··· MATERIAL FOR THIS EXERCISE
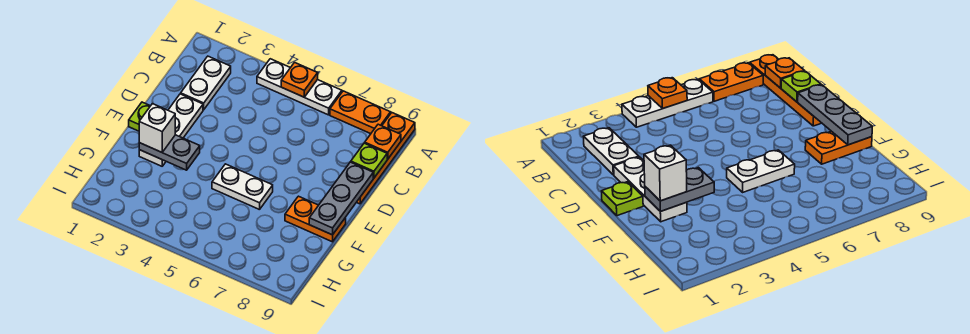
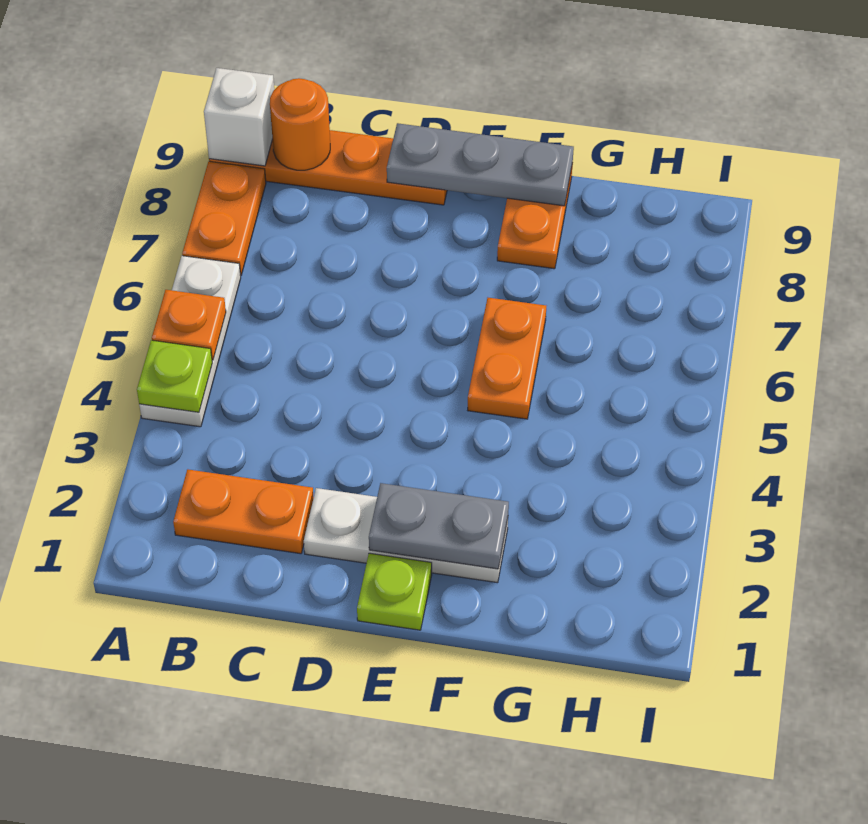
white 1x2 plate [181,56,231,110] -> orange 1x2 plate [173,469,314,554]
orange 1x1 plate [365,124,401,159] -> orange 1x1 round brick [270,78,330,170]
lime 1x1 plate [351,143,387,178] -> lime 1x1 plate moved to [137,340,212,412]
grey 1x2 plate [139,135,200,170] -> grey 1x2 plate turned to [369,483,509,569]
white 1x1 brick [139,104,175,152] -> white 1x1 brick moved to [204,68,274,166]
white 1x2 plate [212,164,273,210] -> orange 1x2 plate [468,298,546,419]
······
··· MATERIAL FOR THIS EXERCISE
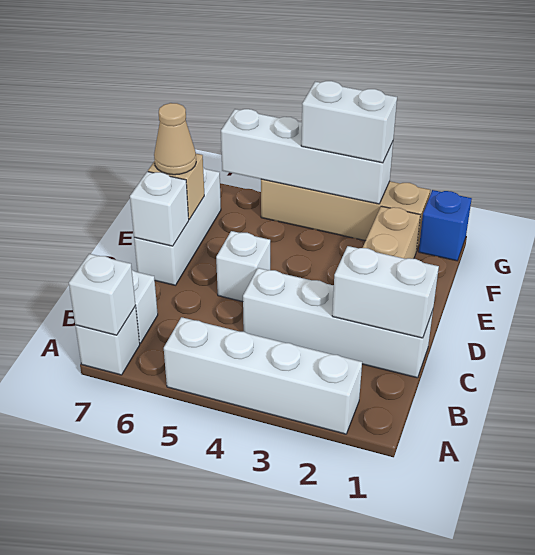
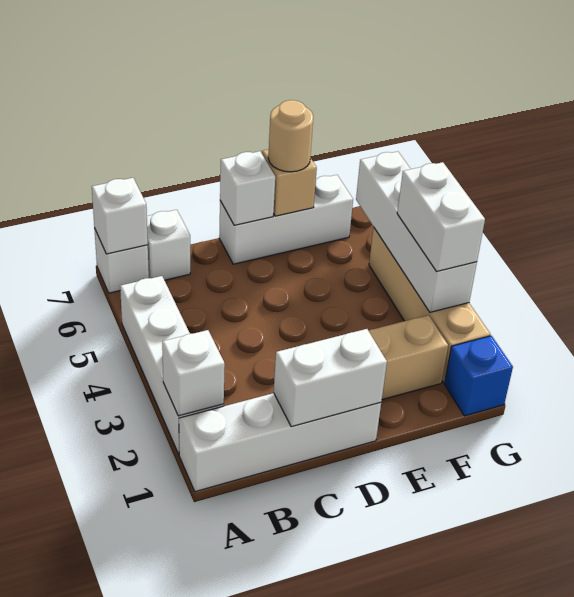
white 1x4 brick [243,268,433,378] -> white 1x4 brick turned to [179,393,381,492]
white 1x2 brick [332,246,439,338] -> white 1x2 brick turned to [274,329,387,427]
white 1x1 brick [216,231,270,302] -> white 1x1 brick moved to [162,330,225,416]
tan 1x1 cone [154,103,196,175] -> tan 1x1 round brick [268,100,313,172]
······
• THE PROBLEM
Show me all lines in the records that contain "white".

• RESULT FOR THIS EXERCISE
white 1x2 plate [181,56,231,110] -> orange 1x2 plate [173,469,314,554]
white 1x1 brick [139,104,175,152] -> white 1x1 brick moved to [204,68,274,166]
white 1x2 plate [212,164,273,210] -> orange 1x2 plate [468,298,546,419]
white 1x4 brick [243,268,433,378] -> white 1x4 brick turned to [179,393,381,492]
white 1x2 brick [332,246,439,338] -> white 1x2 brick turned to [274,329,387,427]
white 1x1 brick [216,231,270,302] -> white 1x1 brick moved to [162,330,225,416]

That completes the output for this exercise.